Reproduce only the lines that run from the line with "type=relocated; before=defumak (black);" to the last line of the material, both ends included, exactly as they appear.

START PROVIDED DATA

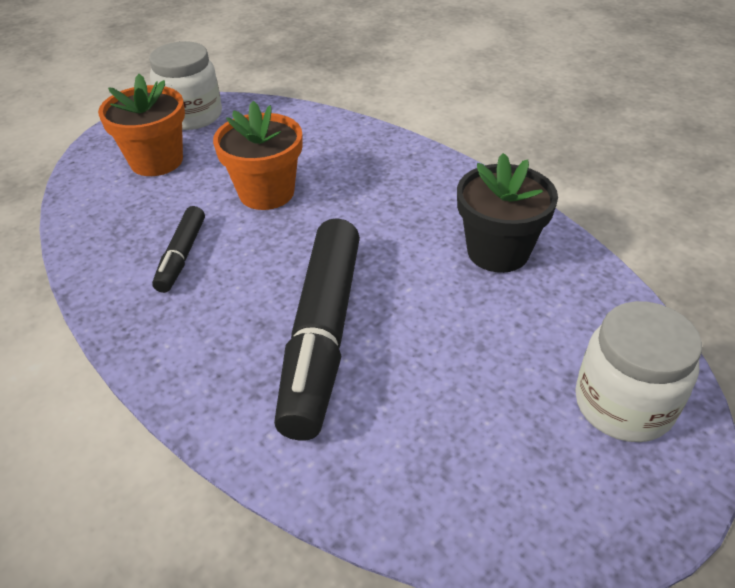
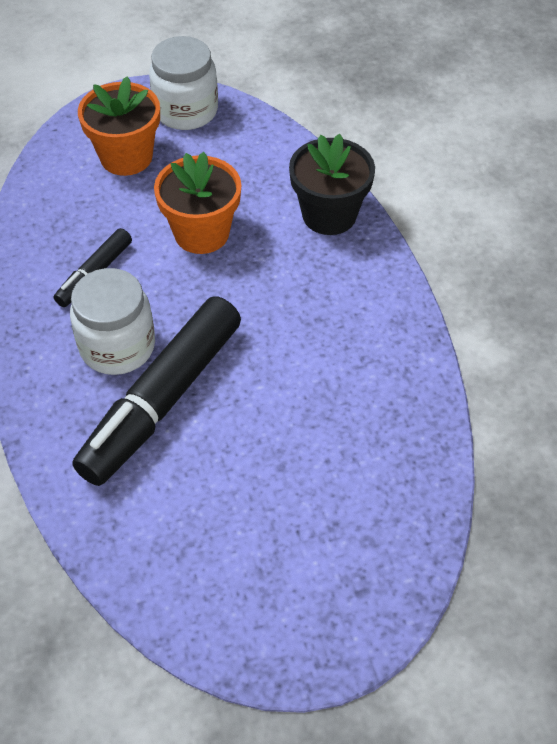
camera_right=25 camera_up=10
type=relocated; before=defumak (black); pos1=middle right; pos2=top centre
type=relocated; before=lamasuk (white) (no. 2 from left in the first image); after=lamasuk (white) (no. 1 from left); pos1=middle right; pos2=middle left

END PROVIDED DATA

EXERCISE SOLUTION »
type=relocated; before=defumak (black); pos1=middle right; pos2=top centre
type=relocated; before=lamasuk (white) (no. 2 from left in the first image); after=lamasuk (white) (no. 1 from left); pos1=middle right; pos2=middle left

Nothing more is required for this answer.